* **Exercise aim**: In the rows below, how many lines do you count that contain the string "kern", treating uppercase and lowercase as different? Give only the number.

* **Supplied material**:

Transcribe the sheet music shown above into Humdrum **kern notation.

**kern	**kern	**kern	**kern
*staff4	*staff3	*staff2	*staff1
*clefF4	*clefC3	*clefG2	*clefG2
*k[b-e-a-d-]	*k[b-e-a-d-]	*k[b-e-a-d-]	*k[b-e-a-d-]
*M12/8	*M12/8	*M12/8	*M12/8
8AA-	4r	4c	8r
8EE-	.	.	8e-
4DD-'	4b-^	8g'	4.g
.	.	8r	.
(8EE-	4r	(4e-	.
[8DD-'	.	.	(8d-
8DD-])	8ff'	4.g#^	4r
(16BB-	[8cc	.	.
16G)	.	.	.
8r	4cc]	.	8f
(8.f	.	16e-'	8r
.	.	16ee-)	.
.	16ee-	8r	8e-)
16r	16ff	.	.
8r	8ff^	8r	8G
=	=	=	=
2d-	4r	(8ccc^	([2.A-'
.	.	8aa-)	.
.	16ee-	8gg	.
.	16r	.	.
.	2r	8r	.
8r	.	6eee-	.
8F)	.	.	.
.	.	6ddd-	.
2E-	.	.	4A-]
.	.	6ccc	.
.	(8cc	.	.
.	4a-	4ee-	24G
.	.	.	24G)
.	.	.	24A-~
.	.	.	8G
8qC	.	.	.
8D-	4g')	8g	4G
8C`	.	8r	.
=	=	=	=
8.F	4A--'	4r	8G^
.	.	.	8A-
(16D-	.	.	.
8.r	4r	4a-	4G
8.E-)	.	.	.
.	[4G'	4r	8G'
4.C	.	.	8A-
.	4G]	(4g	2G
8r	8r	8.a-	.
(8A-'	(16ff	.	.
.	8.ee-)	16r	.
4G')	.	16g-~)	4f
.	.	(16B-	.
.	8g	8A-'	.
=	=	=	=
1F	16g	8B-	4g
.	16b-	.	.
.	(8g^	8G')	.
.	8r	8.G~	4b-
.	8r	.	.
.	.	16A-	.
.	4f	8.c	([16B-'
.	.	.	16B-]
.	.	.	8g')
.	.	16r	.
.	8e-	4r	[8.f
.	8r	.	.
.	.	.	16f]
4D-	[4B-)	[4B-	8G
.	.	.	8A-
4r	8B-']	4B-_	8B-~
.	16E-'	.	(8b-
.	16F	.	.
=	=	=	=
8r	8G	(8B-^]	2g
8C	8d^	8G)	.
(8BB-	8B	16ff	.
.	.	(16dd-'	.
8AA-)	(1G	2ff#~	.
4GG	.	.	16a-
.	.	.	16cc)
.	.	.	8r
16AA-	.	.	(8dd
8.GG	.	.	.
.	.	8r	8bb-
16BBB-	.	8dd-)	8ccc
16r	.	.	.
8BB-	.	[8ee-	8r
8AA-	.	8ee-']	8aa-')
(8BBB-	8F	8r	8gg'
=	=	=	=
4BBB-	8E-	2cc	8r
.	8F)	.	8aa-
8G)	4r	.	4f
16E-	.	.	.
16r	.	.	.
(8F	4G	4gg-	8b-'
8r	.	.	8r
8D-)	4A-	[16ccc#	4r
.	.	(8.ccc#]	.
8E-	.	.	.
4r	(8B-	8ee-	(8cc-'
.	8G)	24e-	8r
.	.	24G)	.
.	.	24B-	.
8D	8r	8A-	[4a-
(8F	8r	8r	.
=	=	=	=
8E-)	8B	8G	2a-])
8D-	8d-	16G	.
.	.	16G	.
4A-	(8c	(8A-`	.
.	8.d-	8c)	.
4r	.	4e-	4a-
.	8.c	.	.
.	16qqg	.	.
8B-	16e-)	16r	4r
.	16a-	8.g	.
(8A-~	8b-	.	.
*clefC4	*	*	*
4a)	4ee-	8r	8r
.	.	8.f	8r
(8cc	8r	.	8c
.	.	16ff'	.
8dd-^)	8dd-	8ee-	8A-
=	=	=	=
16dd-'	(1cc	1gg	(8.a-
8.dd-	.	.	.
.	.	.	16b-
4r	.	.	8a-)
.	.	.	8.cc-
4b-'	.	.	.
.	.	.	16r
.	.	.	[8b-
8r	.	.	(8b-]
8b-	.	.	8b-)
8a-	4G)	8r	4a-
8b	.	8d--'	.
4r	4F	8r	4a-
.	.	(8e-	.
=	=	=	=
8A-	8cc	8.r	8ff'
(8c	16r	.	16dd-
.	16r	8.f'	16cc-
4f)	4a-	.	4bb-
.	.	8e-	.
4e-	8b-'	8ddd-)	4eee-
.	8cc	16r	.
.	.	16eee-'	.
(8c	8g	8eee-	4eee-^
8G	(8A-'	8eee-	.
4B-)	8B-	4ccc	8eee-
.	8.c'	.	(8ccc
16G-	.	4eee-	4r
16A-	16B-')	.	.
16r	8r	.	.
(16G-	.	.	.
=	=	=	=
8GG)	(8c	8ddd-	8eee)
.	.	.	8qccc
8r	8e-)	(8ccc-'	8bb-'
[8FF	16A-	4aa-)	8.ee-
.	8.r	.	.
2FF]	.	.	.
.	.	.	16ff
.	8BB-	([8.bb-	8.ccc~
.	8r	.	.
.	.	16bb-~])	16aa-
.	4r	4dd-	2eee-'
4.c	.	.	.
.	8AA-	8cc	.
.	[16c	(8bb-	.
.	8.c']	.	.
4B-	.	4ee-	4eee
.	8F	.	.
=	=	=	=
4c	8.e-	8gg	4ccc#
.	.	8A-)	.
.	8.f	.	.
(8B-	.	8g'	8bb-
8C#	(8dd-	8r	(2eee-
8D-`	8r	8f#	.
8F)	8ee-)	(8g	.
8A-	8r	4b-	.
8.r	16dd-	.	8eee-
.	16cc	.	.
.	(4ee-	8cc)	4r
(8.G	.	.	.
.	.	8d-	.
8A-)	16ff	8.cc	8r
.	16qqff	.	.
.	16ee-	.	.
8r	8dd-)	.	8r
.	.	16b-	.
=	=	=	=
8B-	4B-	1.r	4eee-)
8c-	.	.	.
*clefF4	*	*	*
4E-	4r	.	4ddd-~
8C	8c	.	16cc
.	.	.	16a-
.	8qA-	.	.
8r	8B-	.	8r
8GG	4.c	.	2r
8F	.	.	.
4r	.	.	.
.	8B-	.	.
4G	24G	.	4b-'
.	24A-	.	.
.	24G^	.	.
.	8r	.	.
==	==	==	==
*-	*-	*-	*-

* **Exercise solution**: 2